=== Section Start ===
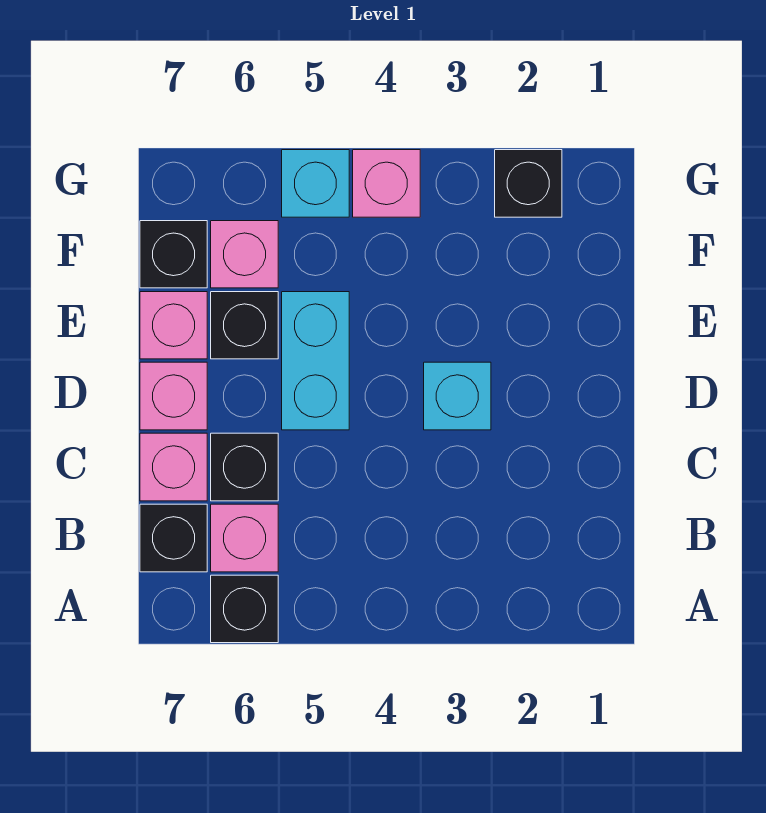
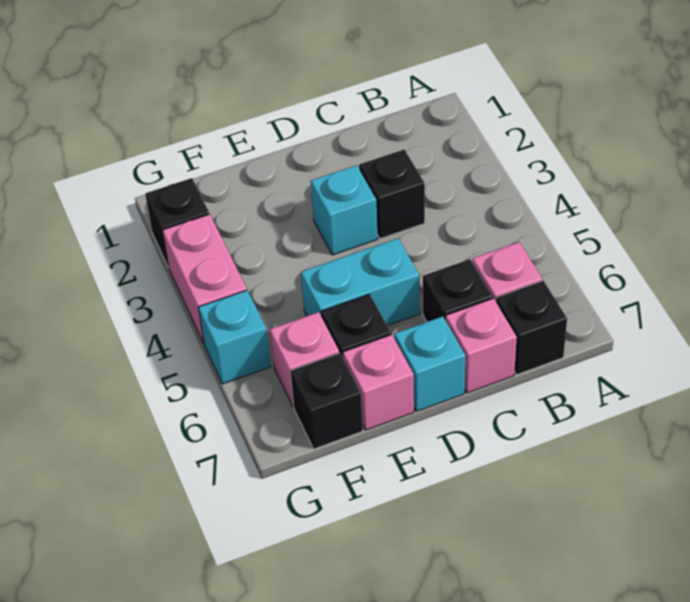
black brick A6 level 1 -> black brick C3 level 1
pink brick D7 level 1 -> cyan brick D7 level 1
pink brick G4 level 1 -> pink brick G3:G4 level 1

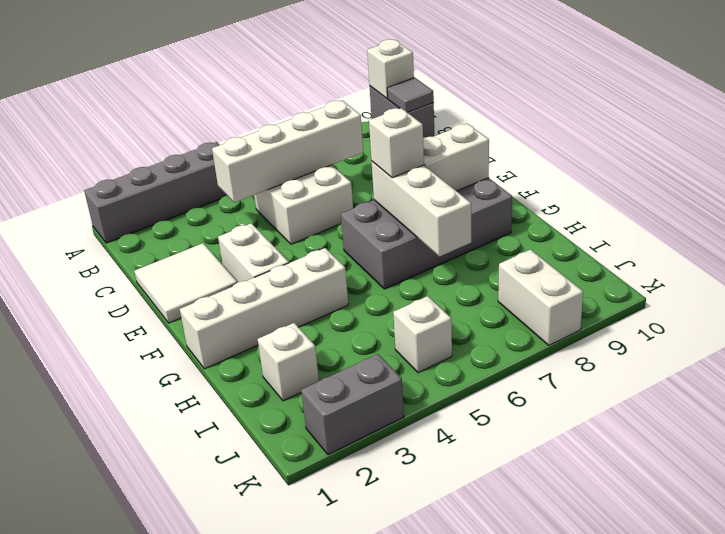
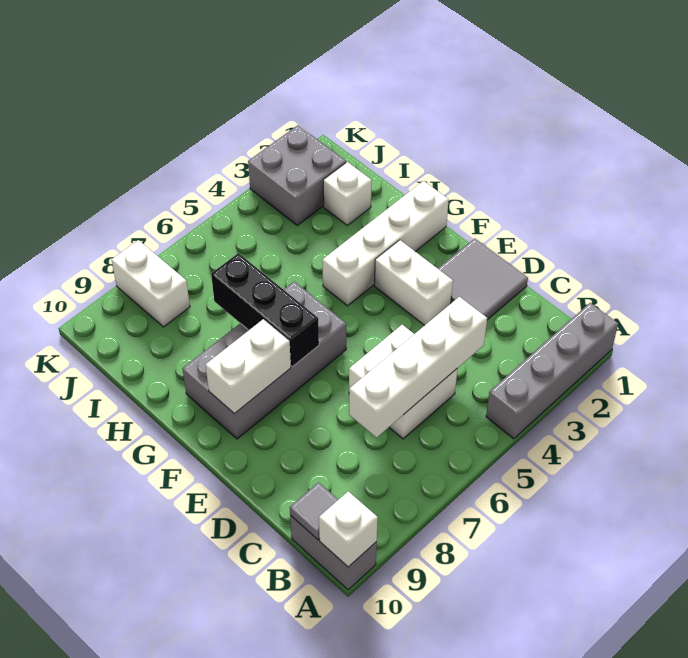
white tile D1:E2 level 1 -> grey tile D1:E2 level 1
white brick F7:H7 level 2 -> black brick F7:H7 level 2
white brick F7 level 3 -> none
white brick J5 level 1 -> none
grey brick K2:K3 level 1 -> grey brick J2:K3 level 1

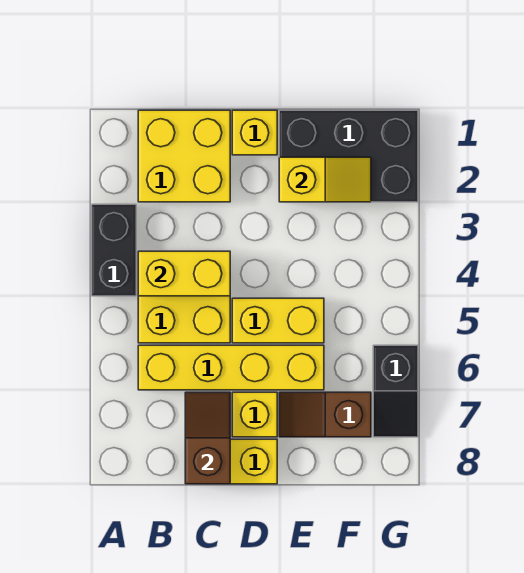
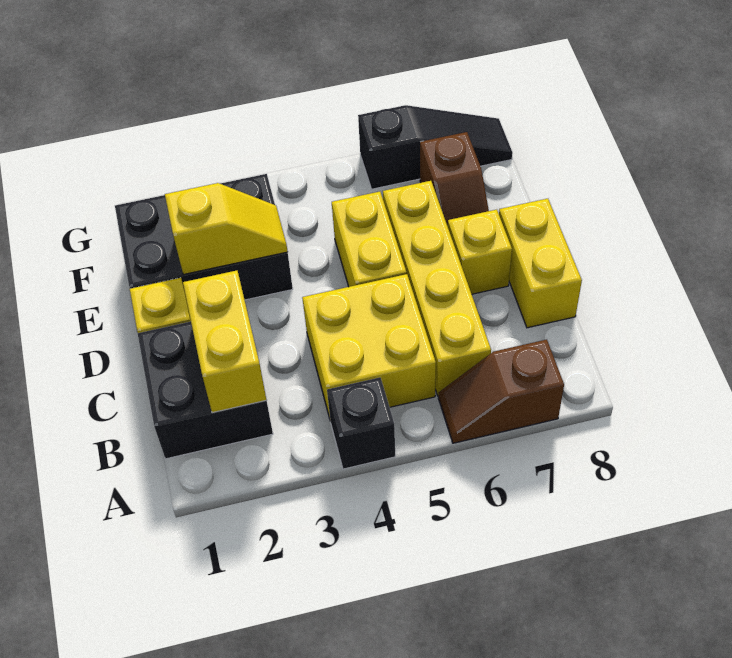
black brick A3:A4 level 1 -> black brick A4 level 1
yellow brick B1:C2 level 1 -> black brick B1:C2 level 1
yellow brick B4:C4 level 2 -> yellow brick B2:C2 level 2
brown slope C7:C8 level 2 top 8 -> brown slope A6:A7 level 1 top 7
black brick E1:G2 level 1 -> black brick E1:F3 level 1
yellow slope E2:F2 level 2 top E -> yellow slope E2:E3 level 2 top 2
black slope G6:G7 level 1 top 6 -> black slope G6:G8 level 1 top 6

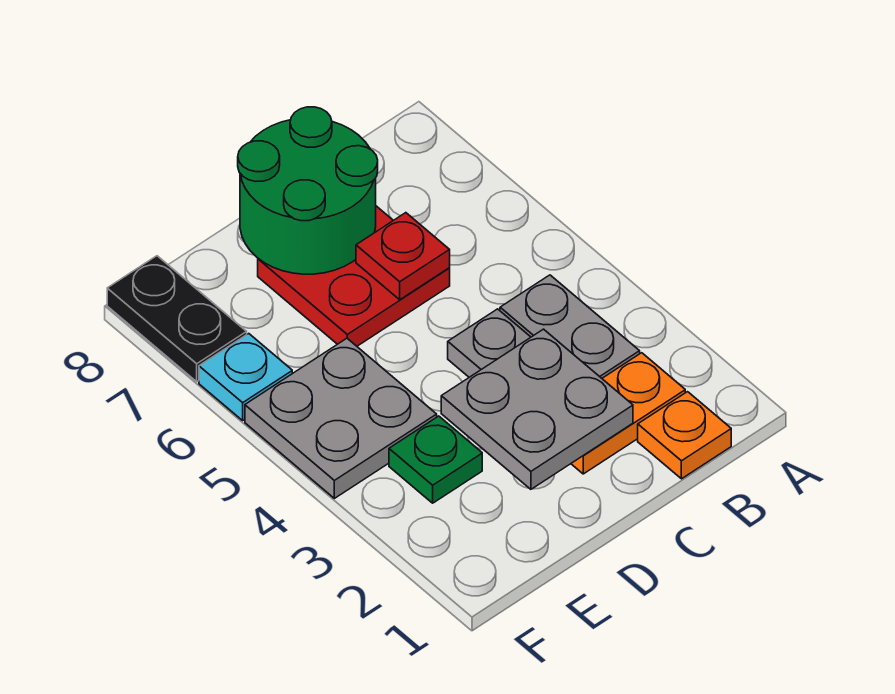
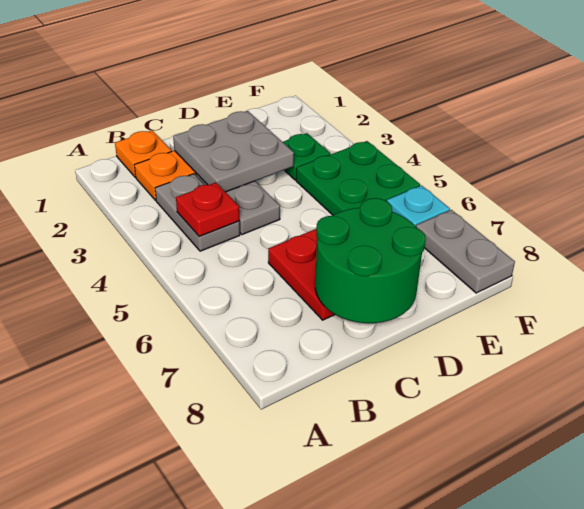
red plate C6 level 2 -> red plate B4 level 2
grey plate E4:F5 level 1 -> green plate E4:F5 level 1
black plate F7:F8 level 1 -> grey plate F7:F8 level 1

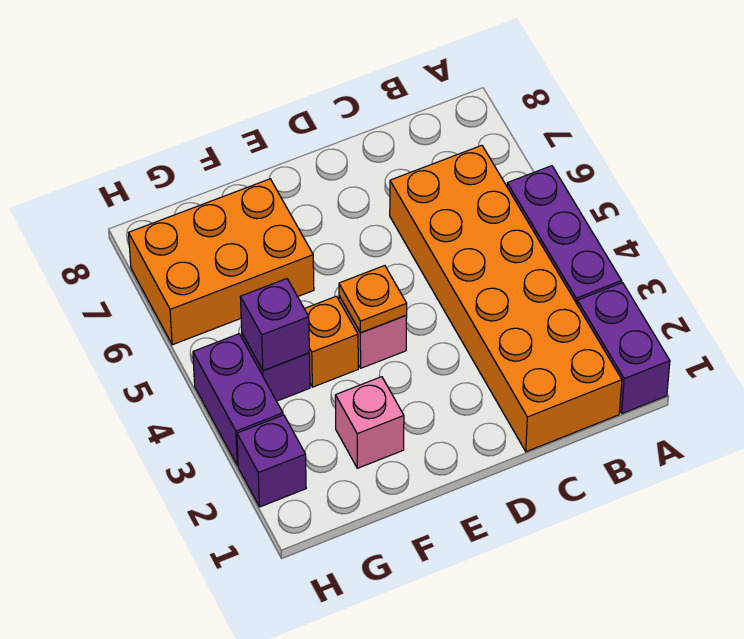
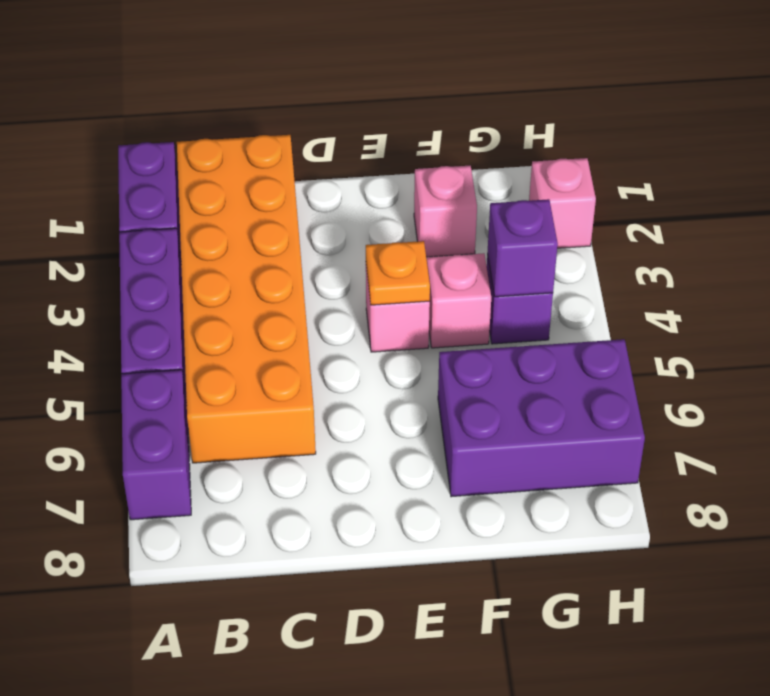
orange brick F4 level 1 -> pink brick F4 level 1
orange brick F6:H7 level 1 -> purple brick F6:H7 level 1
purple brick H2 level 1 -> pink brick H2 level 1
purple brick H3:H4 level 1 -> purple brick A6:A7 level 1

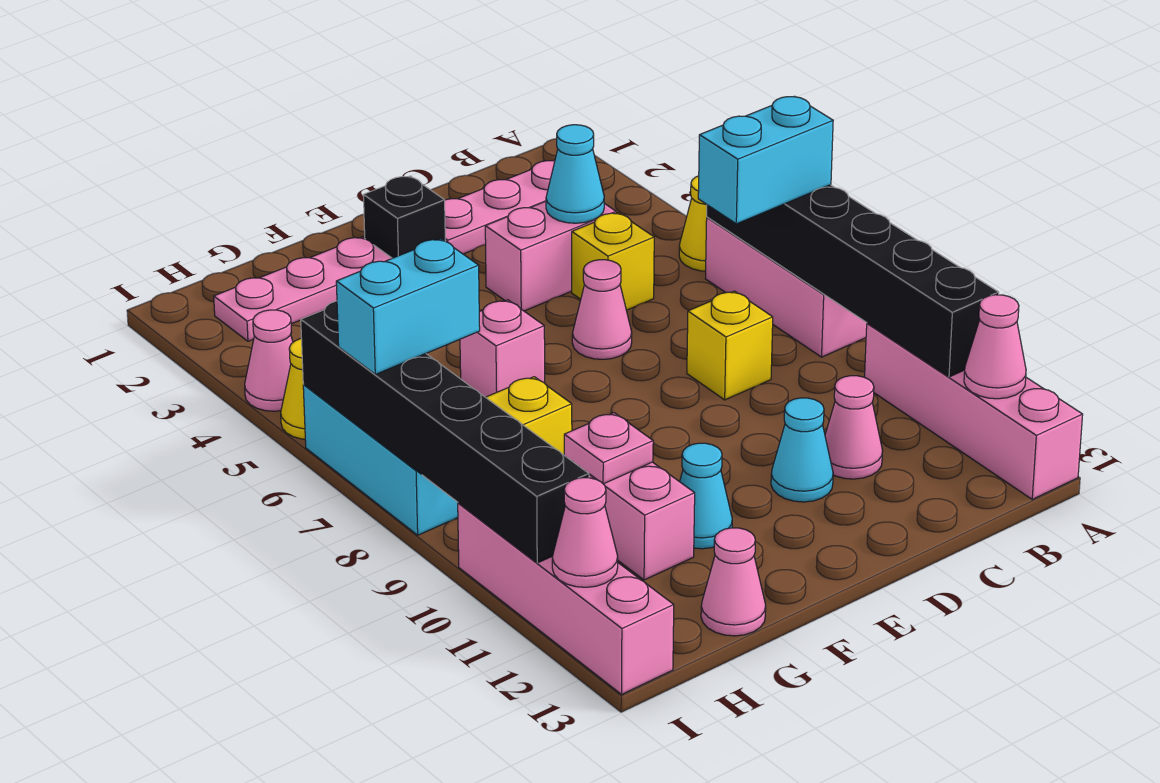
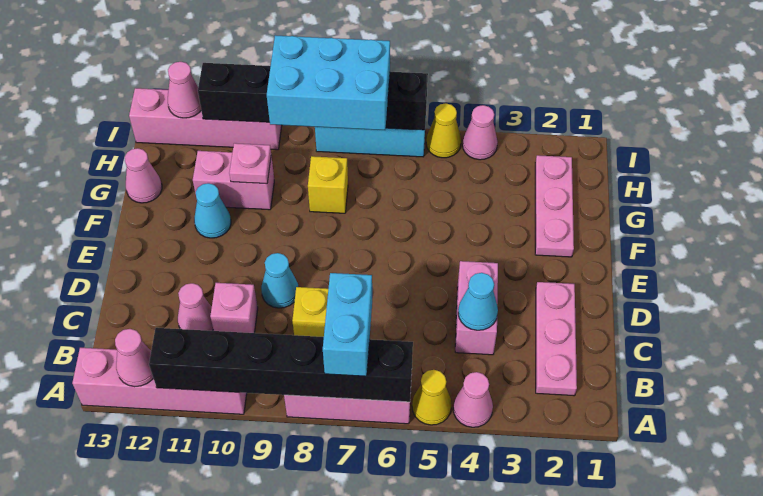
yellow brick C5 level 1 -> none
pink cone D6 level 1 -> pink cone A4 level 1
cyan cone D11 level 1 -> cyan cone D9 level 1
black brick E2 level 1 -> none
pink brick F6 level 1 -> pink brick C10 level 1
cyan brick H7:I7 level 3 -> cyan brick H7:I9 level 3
=== Section End ===
**Aim of the exercise**
Please copy each line from the material above in which the string "white" appears.

**Expected answer**
white tile D1:E2 level 1 -> grey tile D1:E2 level 1
white brick F7:H7 level 2 -> black brick F7:H7 level 2
white brick F7 level 3 -> none
white brick J5 level 1 -> none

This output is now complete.